[Opening Data to examine section]

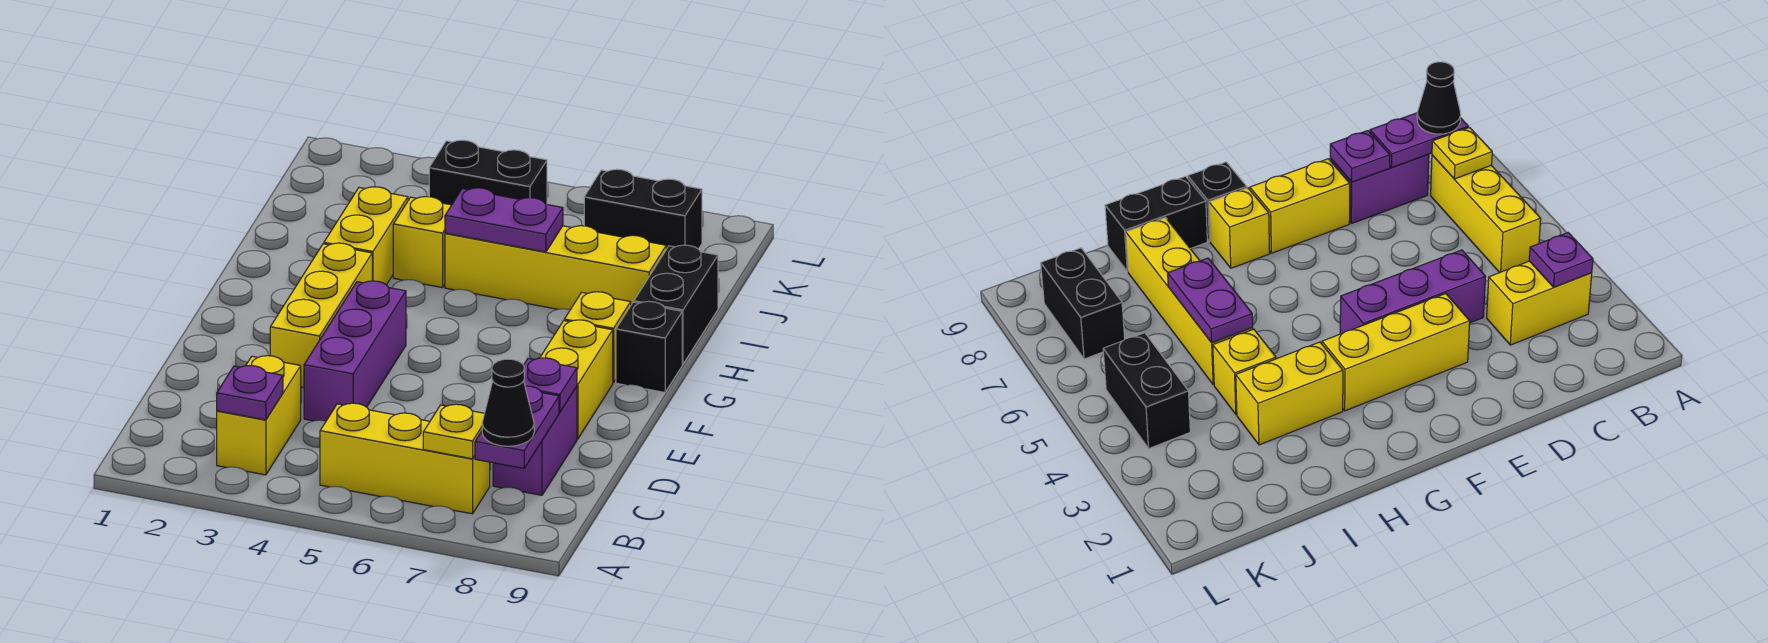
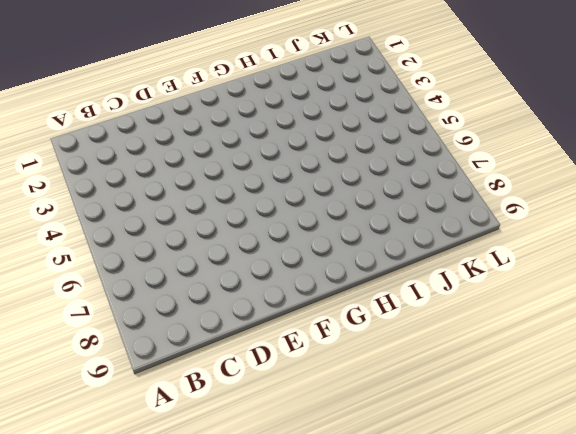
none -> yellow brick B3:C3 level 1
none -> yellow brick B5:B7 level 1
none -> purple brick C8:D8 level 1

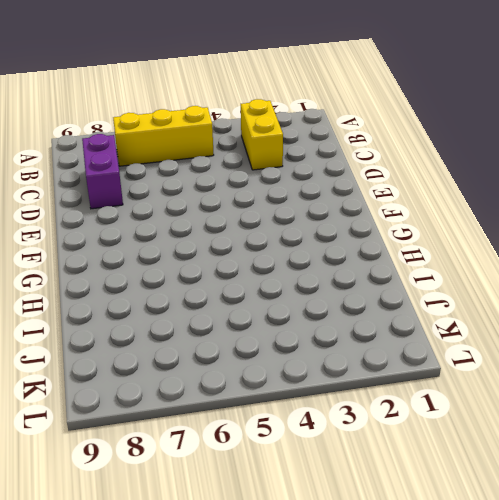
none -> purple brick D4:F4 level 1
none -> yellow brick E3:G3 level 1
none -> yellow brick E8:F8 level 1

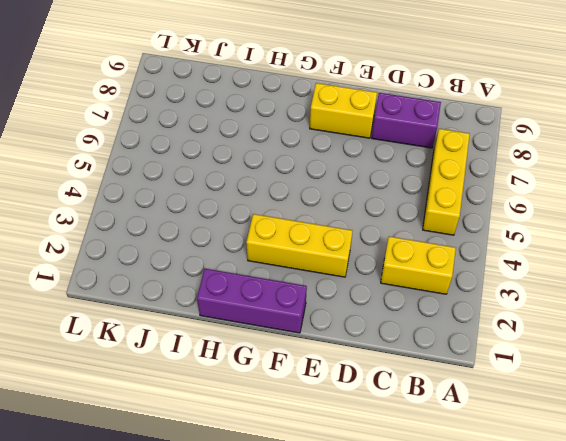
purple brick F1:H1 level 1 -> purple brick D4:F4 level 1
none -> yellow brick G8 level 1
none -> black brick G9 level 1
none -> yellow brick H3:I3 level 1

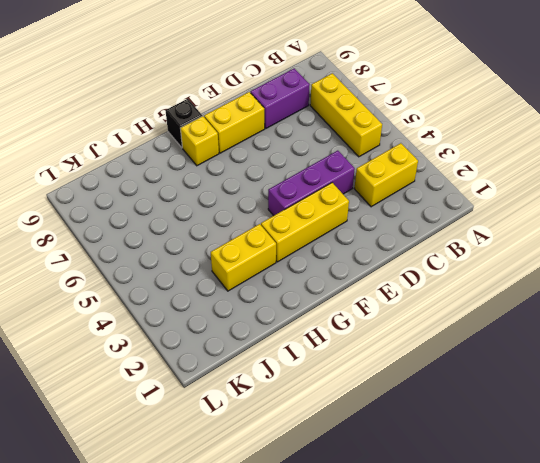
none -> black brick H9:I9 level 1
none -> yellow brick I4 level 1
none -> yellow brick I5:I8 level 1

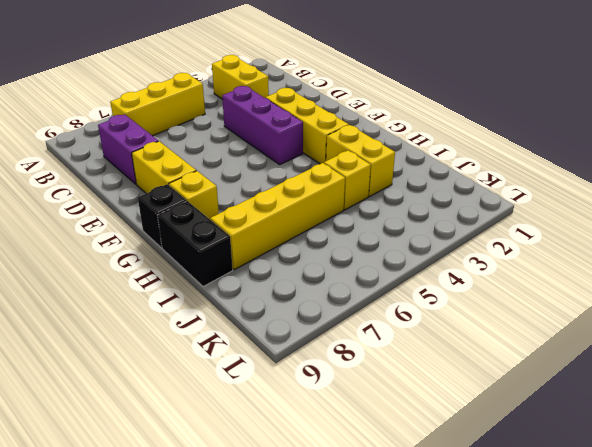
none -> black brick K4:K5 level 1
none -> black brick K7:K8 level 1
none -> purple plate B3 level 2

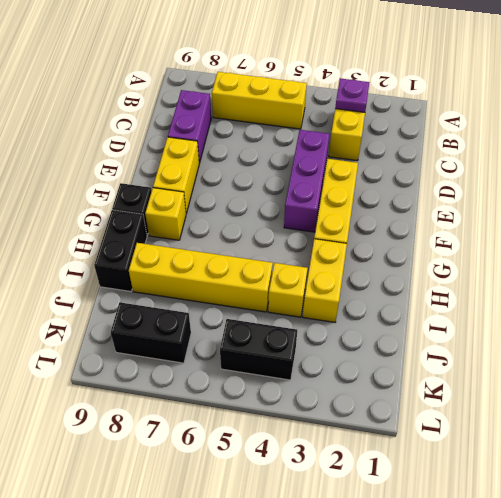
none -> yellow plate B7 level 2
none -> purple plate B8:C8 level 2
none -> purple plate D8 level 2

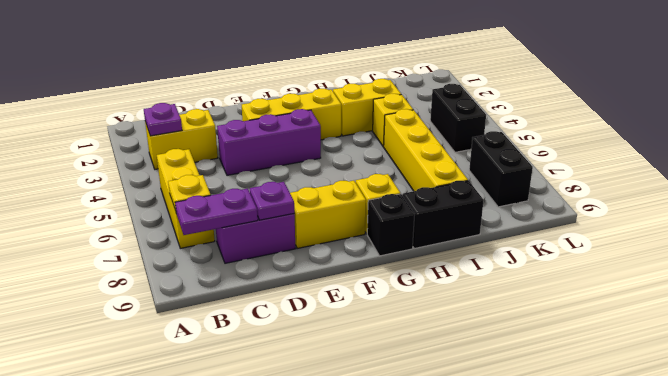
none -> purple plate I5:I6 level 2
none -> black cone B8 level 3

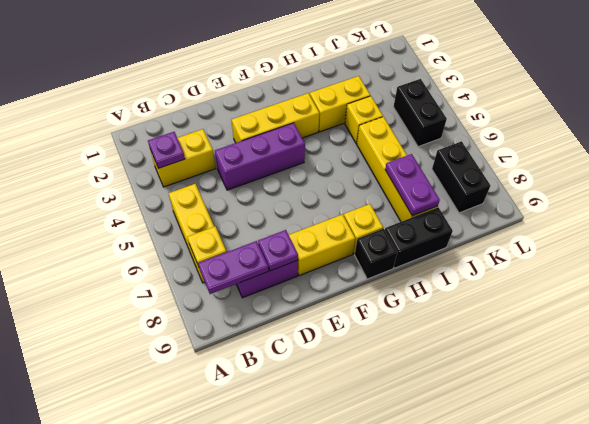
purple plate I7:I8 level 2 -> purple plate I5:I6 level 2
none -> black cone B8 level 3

[Closing Data to examine section]

Problem statement: Every line of the listing that holds the word "plate" is to be found and copied.

Answer to this task:
none -> purple plate B3 level 2
none -> yellow plate B7 level 2
none -> purple plate B8:C8 level 2
none -> purple plate D8 level 2
none -> purple plate I5:I6 level 2
purple plate I7:I8 level 2 -> purple plate I5:I6 level 2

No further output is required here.